Write down nothing except how many lines in the entries contain "AGND".

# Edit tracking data
- - - -

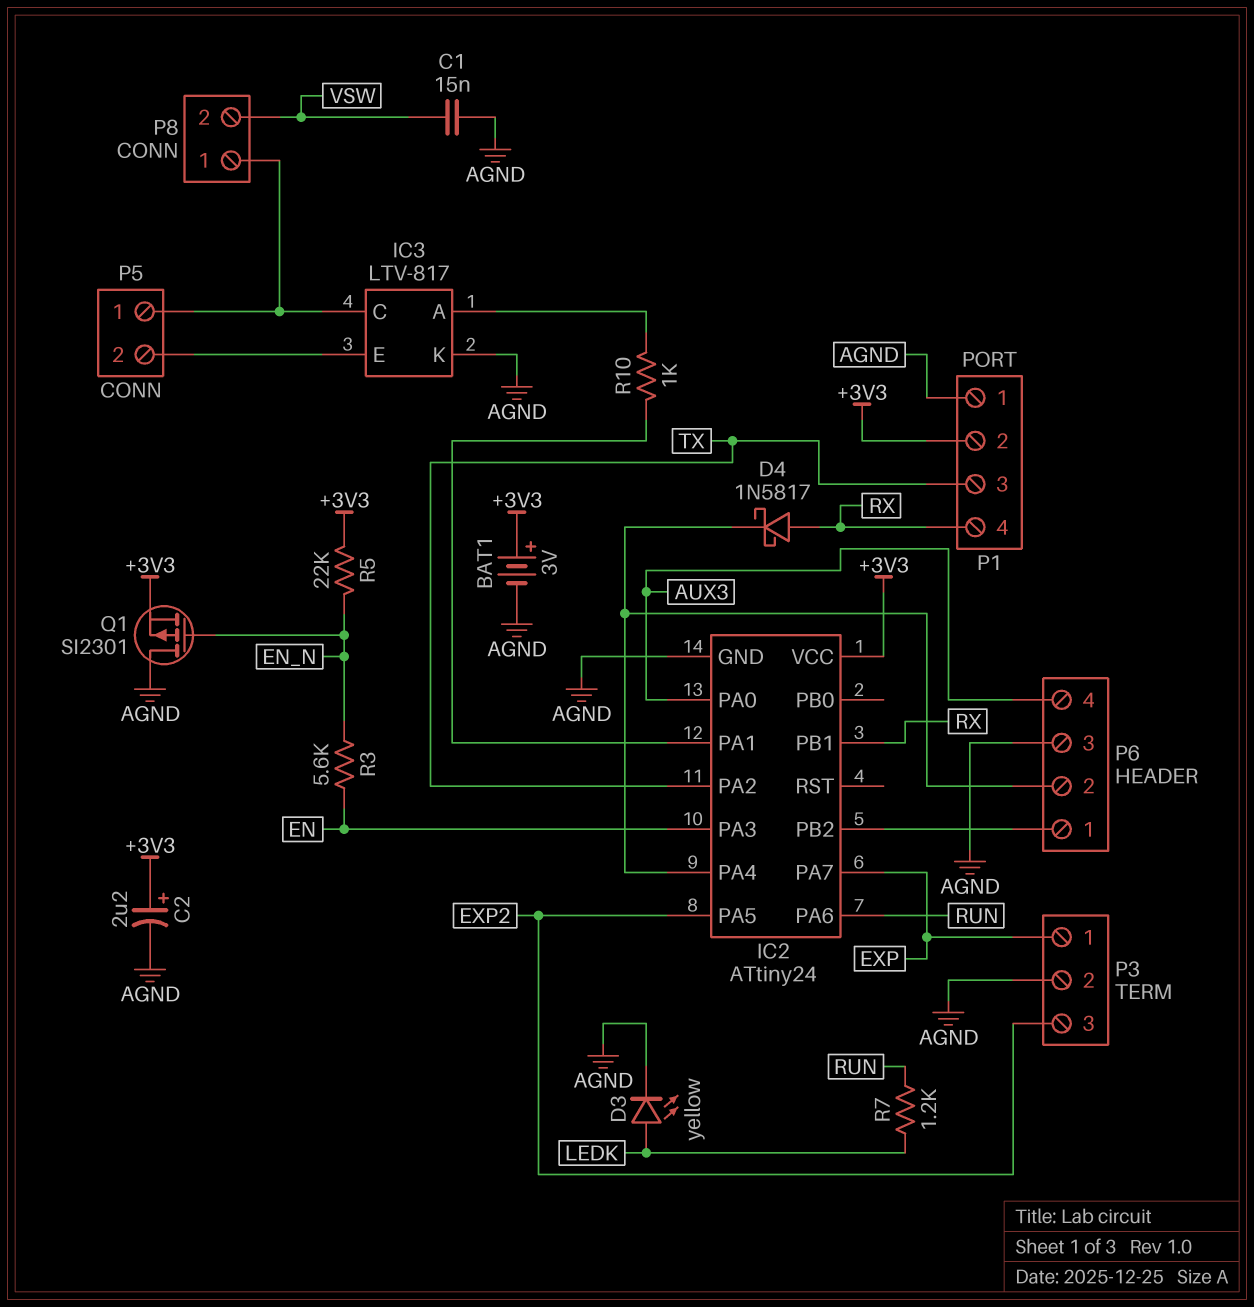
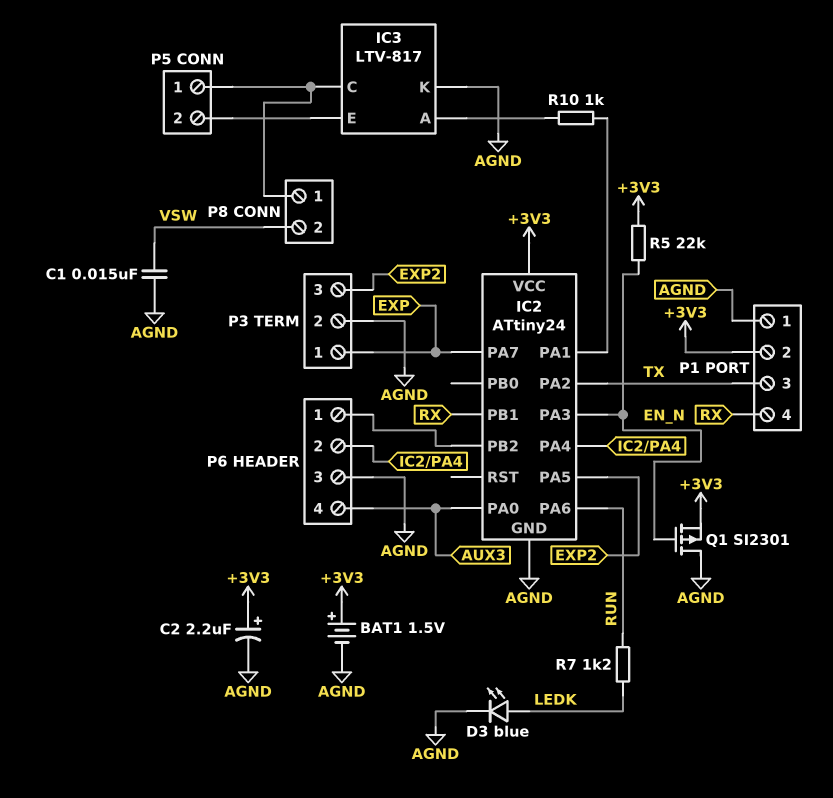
BAT1: 3V (plus +3V3, minus AGND) -> 1.5V (plus +3V3, minus AGND)
D3: LED yellow (A LEDK, K AGND) -> LED blue (A LEDK, K AGND)
D4: schottky 1N5817 (A RX, K IC2/PA4) -> none
IC2 pin PA3: EN -> EN_N
R3: 5.6k (EN, EN_N) -> none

- - - -

# Output of the exercise
2